'''

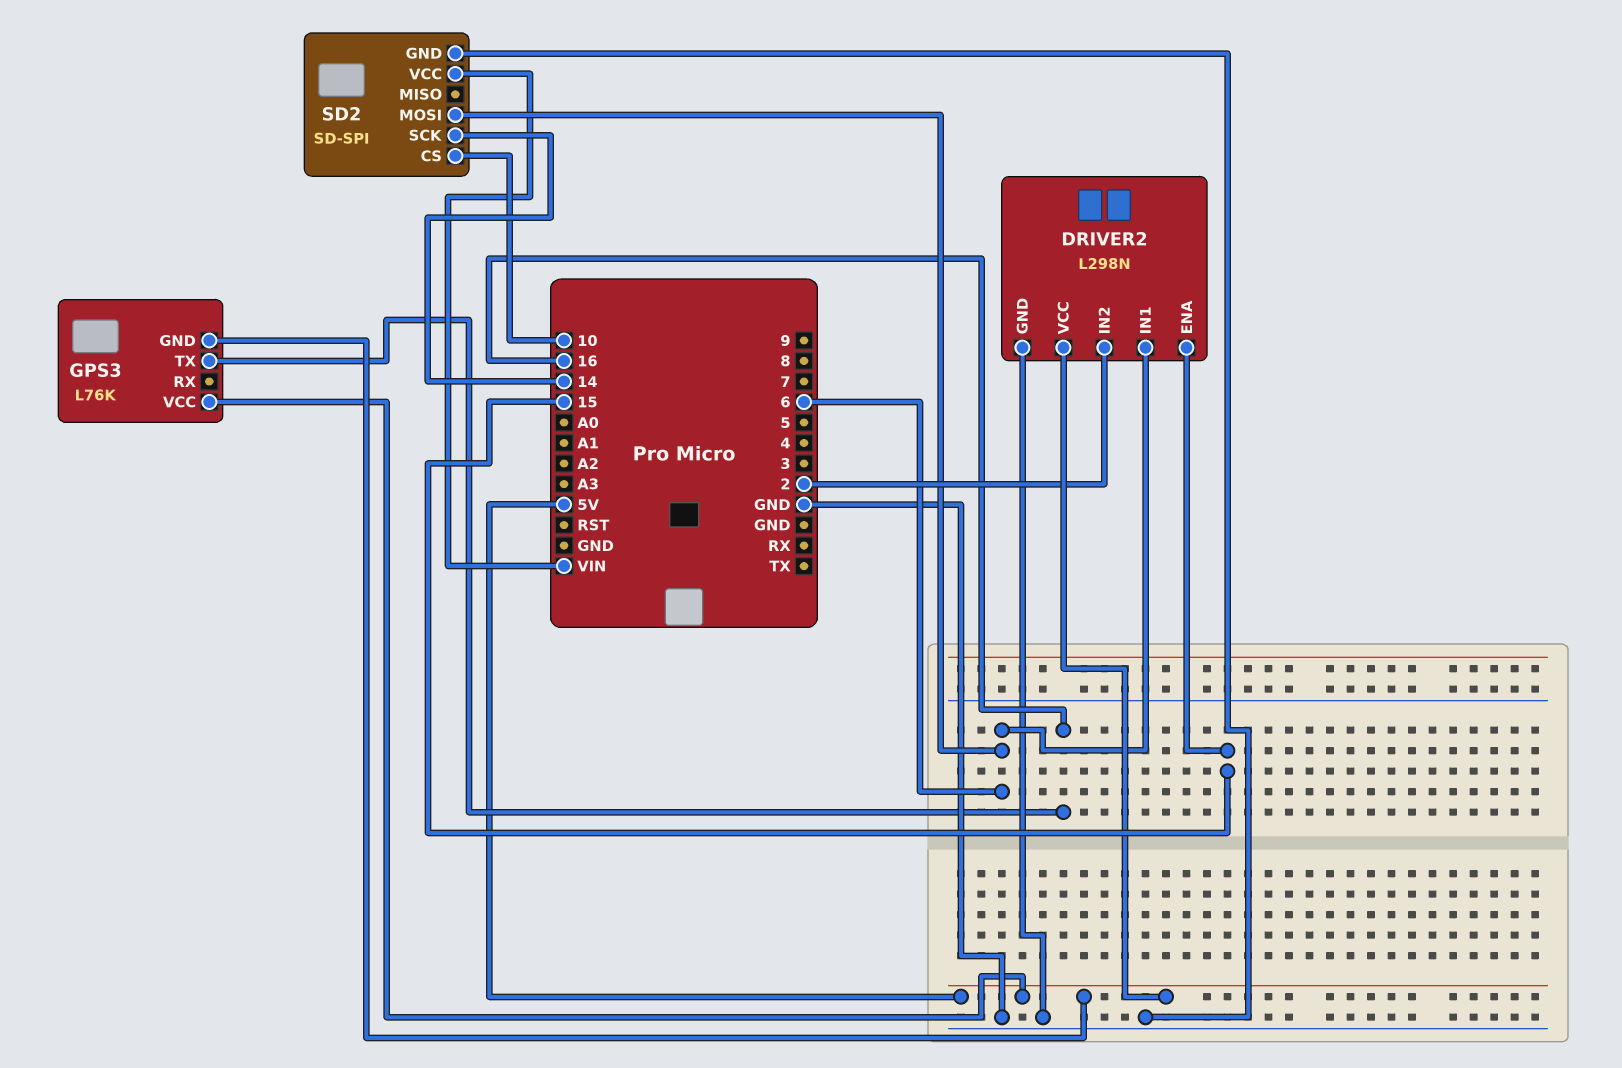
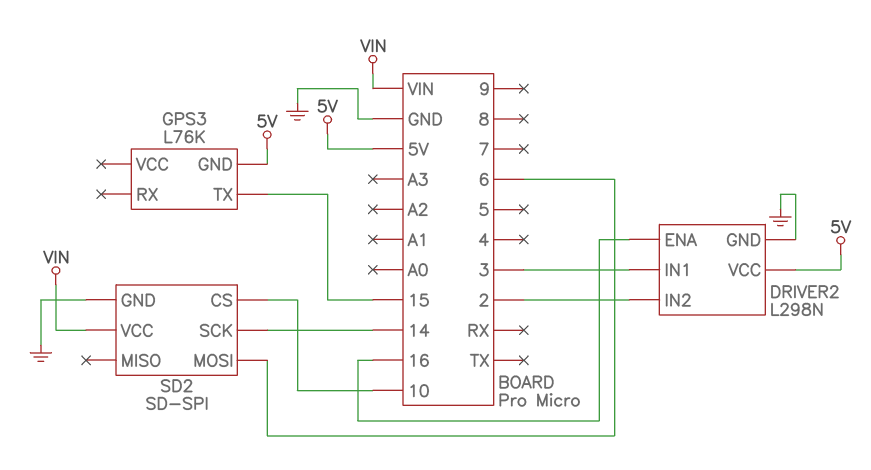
DRIVER2 pin ENA: 15 -> 16
DRIVER2 pin IN1: 6 -> 3
GPS3 pin TX: 16 -> 15
GPS3 pin VCC: 5V -> none

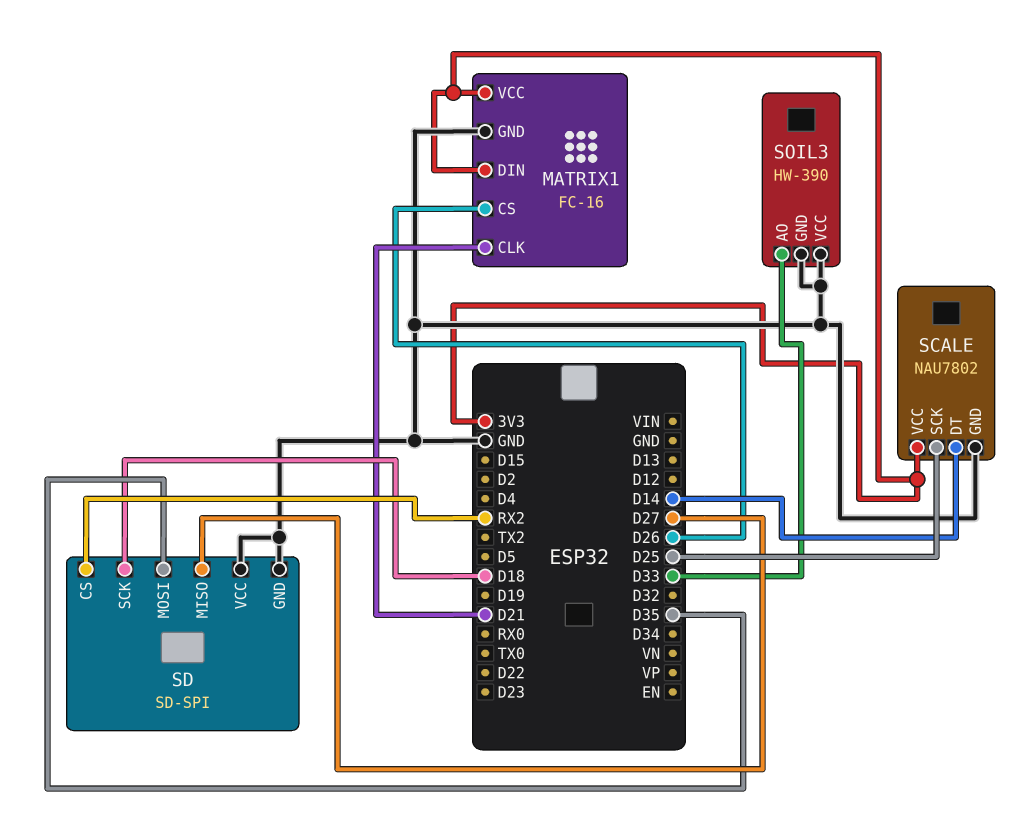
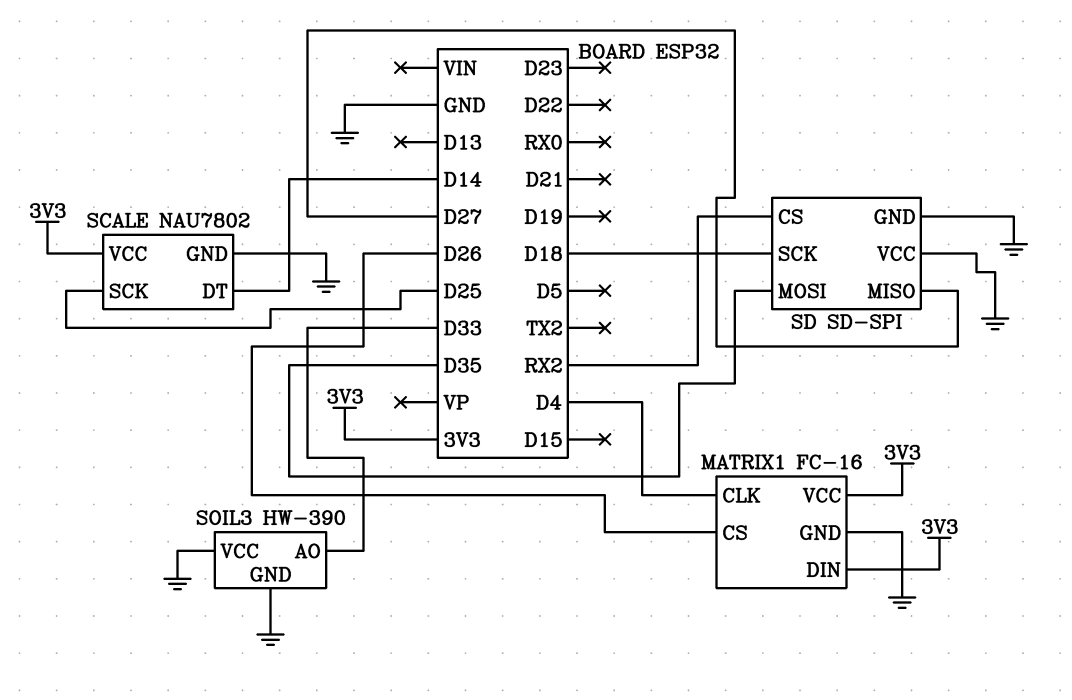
MATRIX1 pin CLK: D21 -> D4

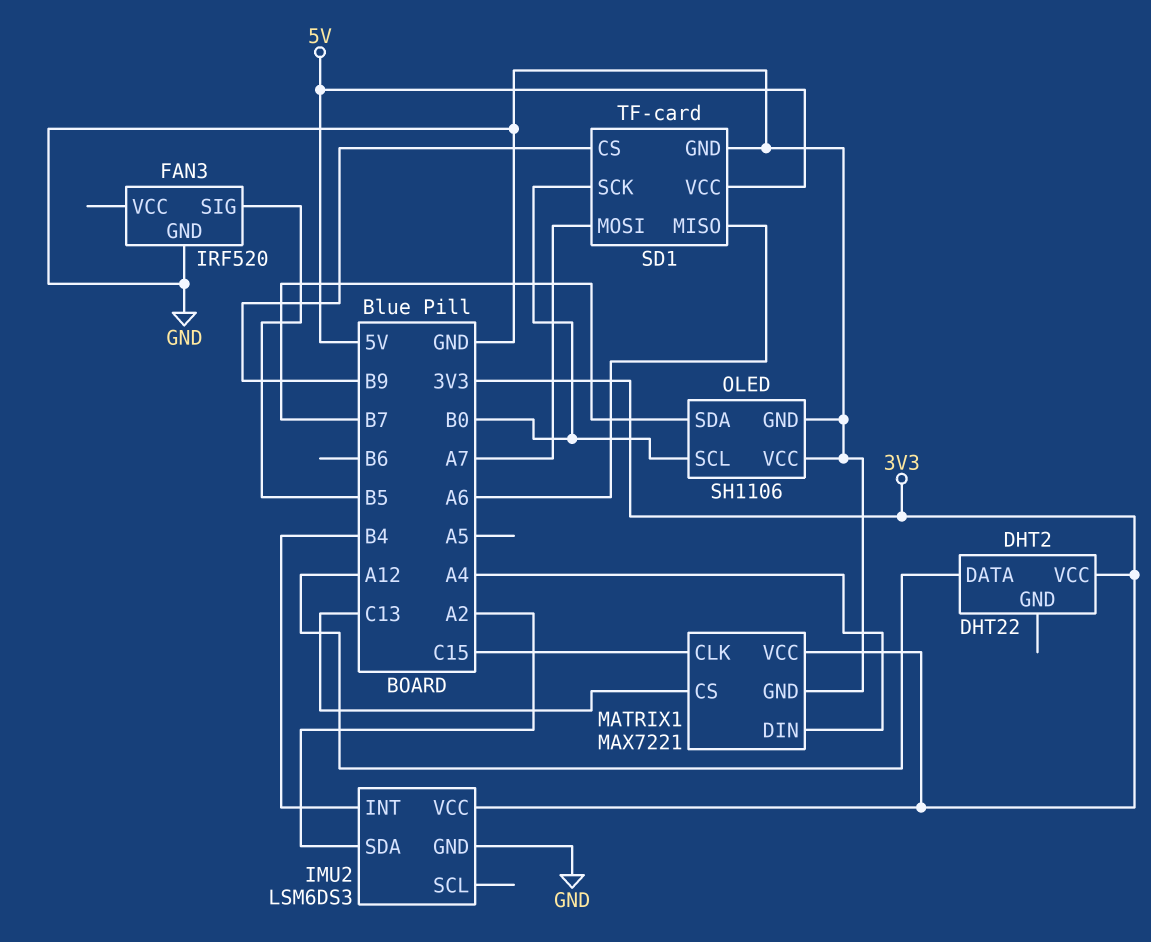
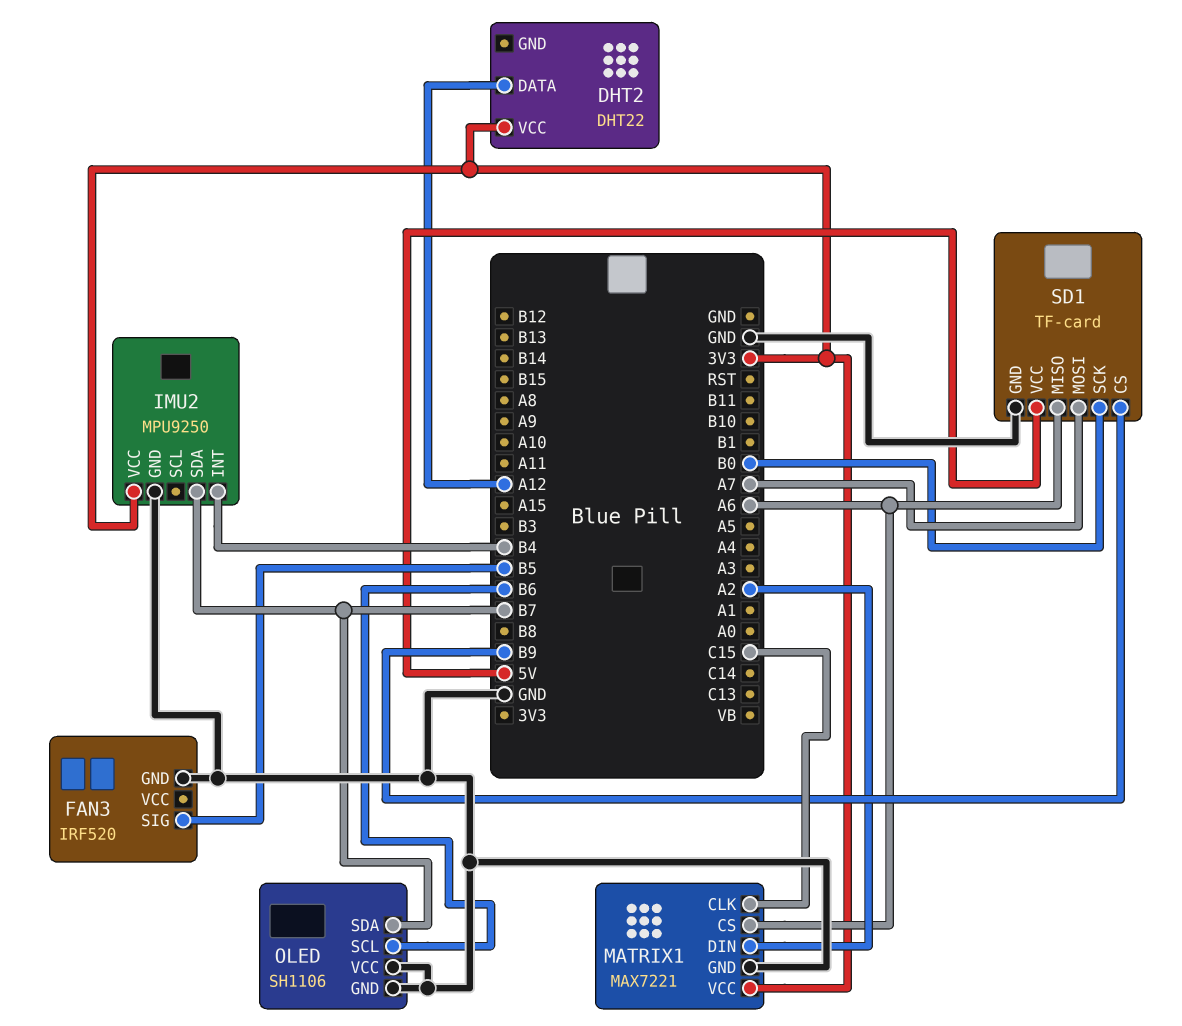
IMU2: LSM6DS3 -> MPU9250
IMU2 pin SDA: A2 -> B7
MATRIX1 pin CS: C13 -> A6
MATRIX1 pin DIN: A4 -> A2
OLED pin SCL: B0 -> B6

'''

Work required – Leaving the pictures out, write out all the material above exactly.

Solution for this task –
DRIVER2 pin ENA: 15 -> 16
DRIVER2 pin IN1: 6 -> 3
GPS3 pin TX: 16 -> 15
GPS3 pin VCC: 5V -> none

MATRIX1 pin CLK: D21 -> D4

IMU2: LSM6DS3 -> MPU9250
IMU2 pin SDA: A2 -> B7
MATRIX1 pin CS: C13 -> A6
MATRIX1 pin DIN: A4 -> A2
OLED pin SCL: B0 -> B6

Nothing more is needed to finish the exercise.